*Provided data:*

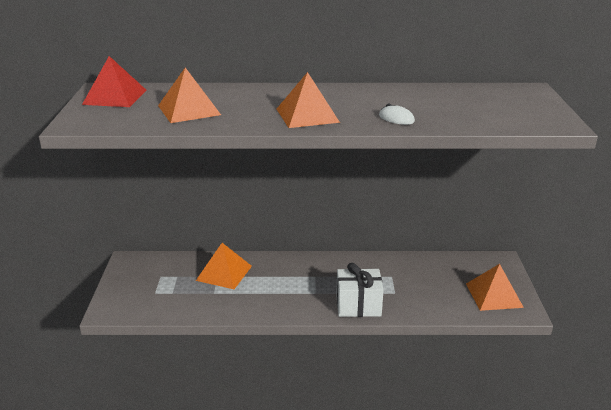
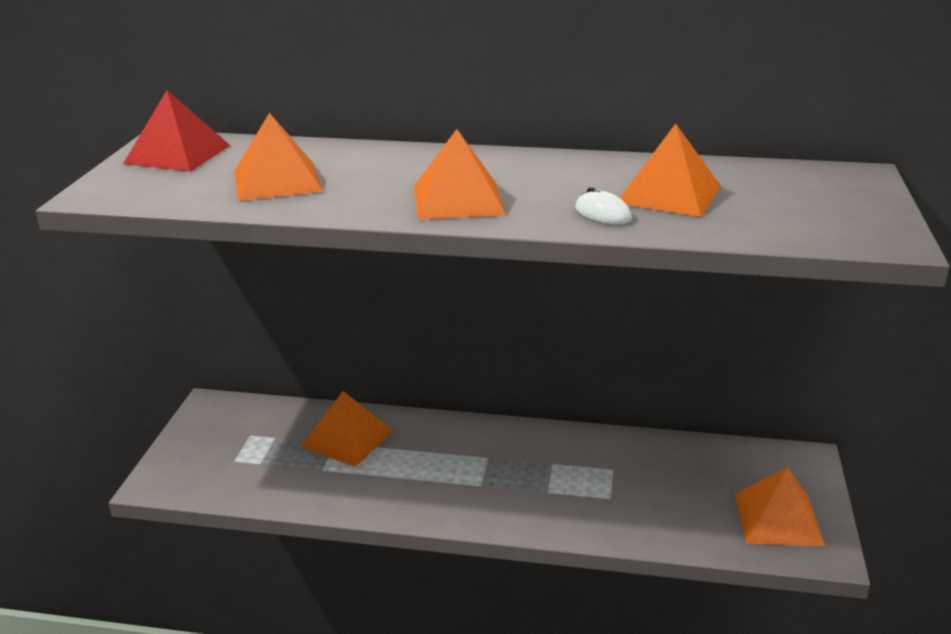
camera: 10 degrees right, 0 degrees up
(358, 305) = (544, 513): white gift -> none
(429, 106) = (669, 194): none -> orange pyramid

*Work item:* Find all the lines with "none" in the data and copy them.

*Reply to the task:*
(358, 305) = (544, 513): white gift -> none
(429, 106) = (669, 194): none -> orange pyramid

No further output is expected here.